(RECORDED DATA begins)

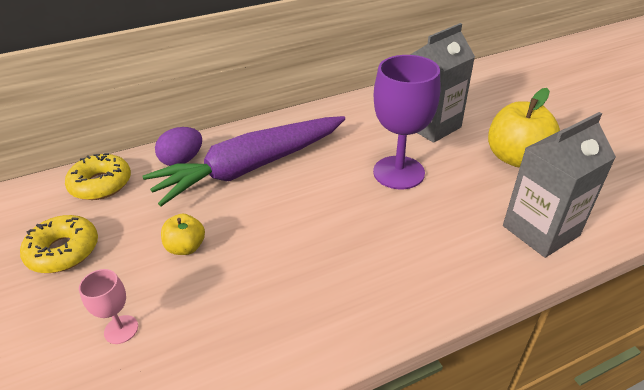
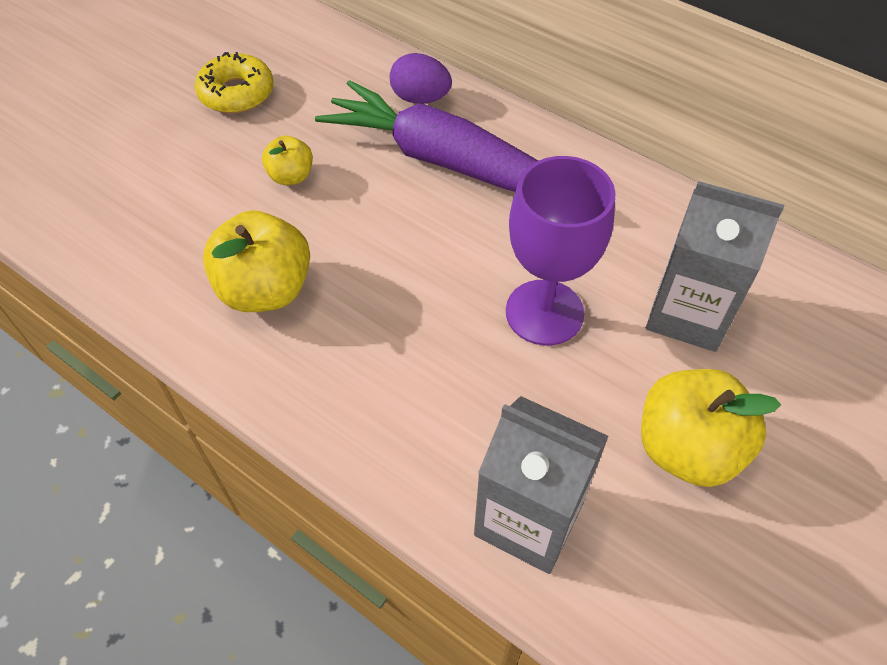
camera: 60 degrees right, 15 degrees up
yellow donut [65,153,131,200] -> none
pink goblet [79,269,138,344] -> none
none -> yellow apple [203,210,310,312]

(RECORDED DATA ends)

> **WHAT THE EXERCISE ASKS**:
The listing is to be repeated word for word, with all pictures omitted.

> **ANSWER**:
camera: 60 degrees right, 15 degrees up
yellow donut [65,153,131,200] -> none
pink goblet [79,269,138,344] -> none
none -> yellow apple [203,210,310,312]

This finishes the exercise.